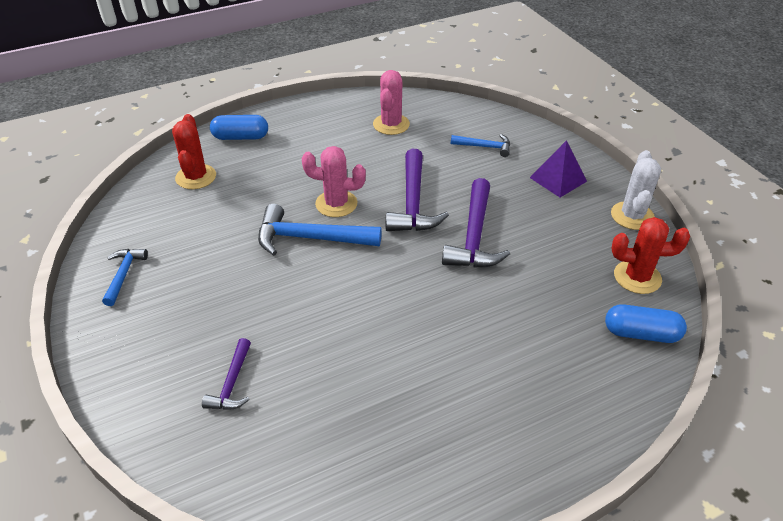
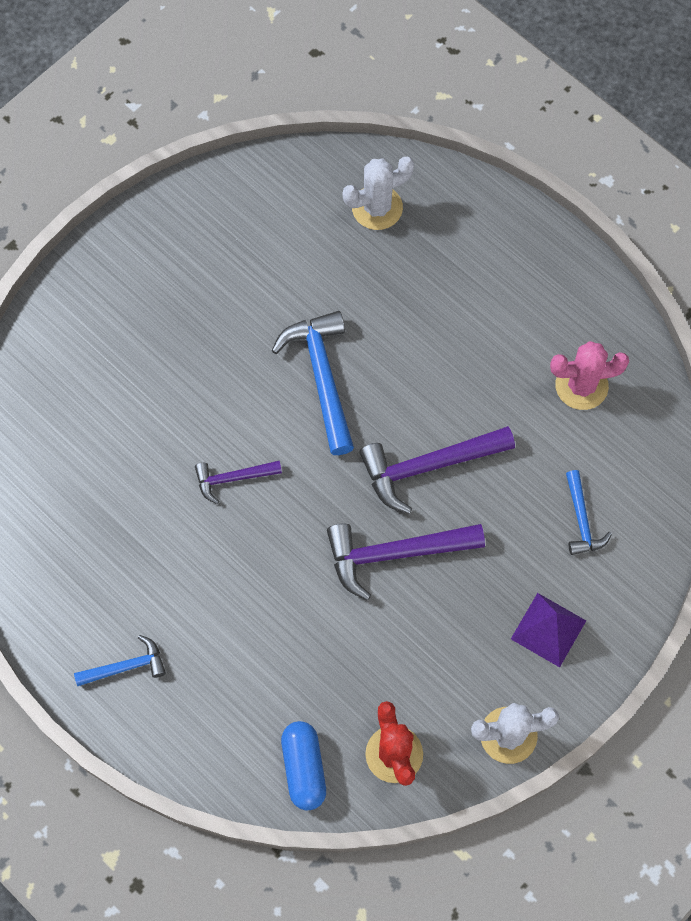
camera: 70 degrees right, 25 degrees up
(123, 274) = (199, 222): blue hammer -> blue hammer (126, 666)
(196, 177) = (377, 208): red cactus -> white cactus
(232, 383) = (102, 391): purple hammer -> purple hammer (233, 479)
(241, 137) = (474, 218): blue capsule -> none
(336, 204) = (391, 381): pink cactus -> none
==================================================
• **The task**: Repeat every line of the data exactly, but do not include pictures.

• **Response**:
camera: 70 degrees right, 25 degrees up
(123, 274) = (199, 222): blue hammer -> blue hammer (126, 666)
(196, 177) = (377, 208): red cactus -> white cactus
(232, 383) = (102, 391): purple hammer -> purple hammer (233, 479)
(241, 137) = (474, 218): blue capsule -> none
(336, 204) = (391, 381): pink cactus -> none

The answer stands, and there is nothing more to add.